What is being asked:
After locating the line with "(405, 940) = (207, 524): none -> green ring", reproduce it and all following lines of the listing below exactly, stopping only at the final line.

Dataset section:
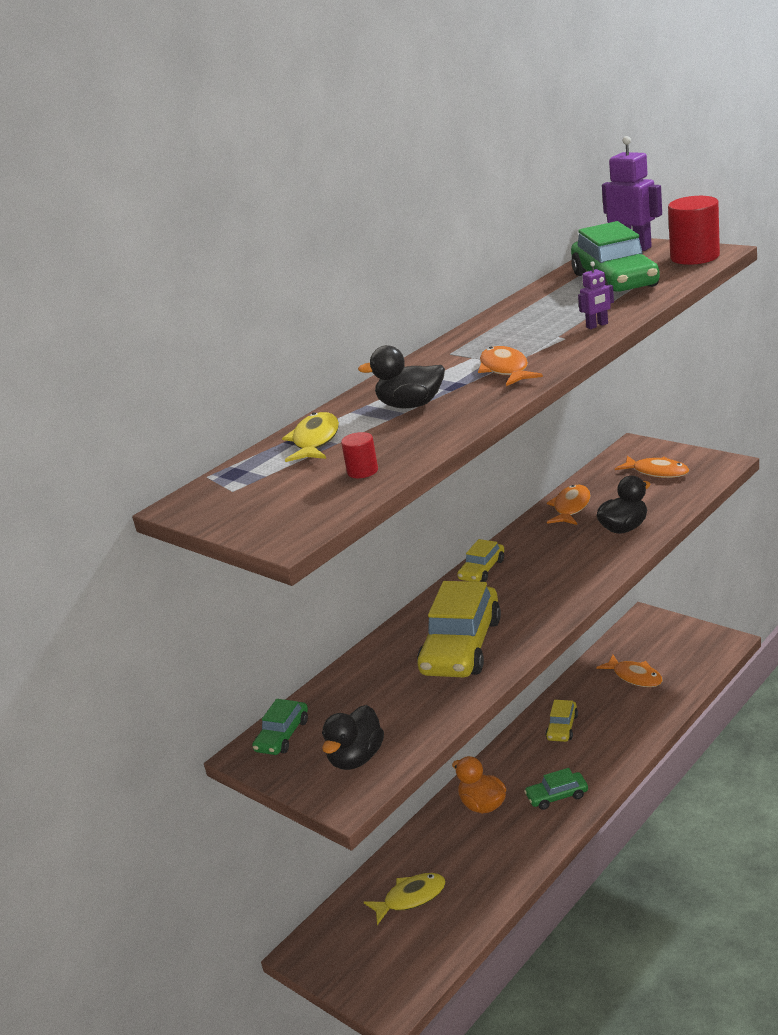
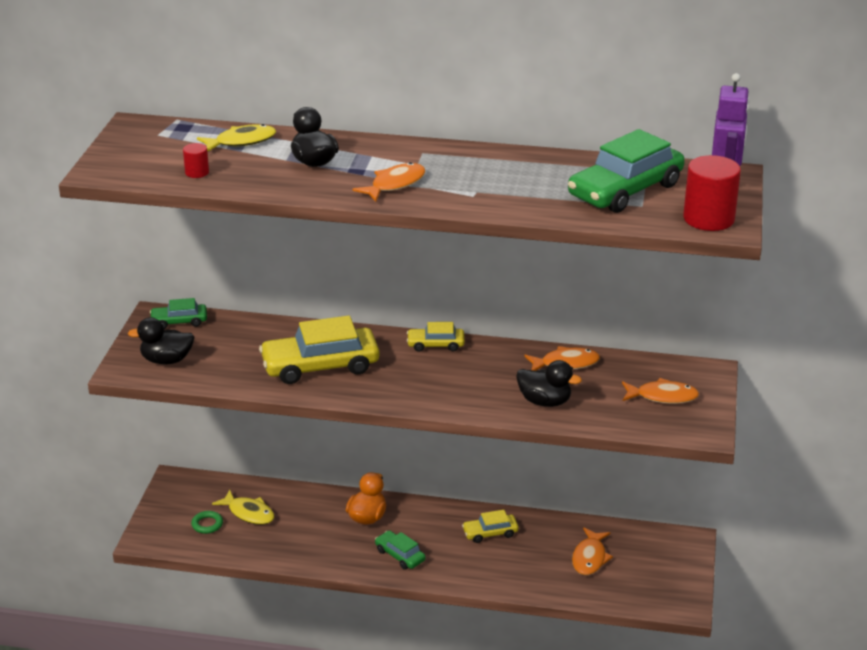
camera: 55 degrees right, 5 degrees up
(405, 940) = (207, 524): none -> green ring
(597, 325) = (506, 204): purple robot -> none
(657, 472) = (662, 396): orange fish -> orange fish turned 90 degrees counterclockwise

Result of this task:
(405, 940) = (207, 524): none -> green ring
(597, 325) = (506, 204): purple robot -> none
(657, 472) = (662, 396): orange fish -> orange fish turned 90 degrees counterclockwise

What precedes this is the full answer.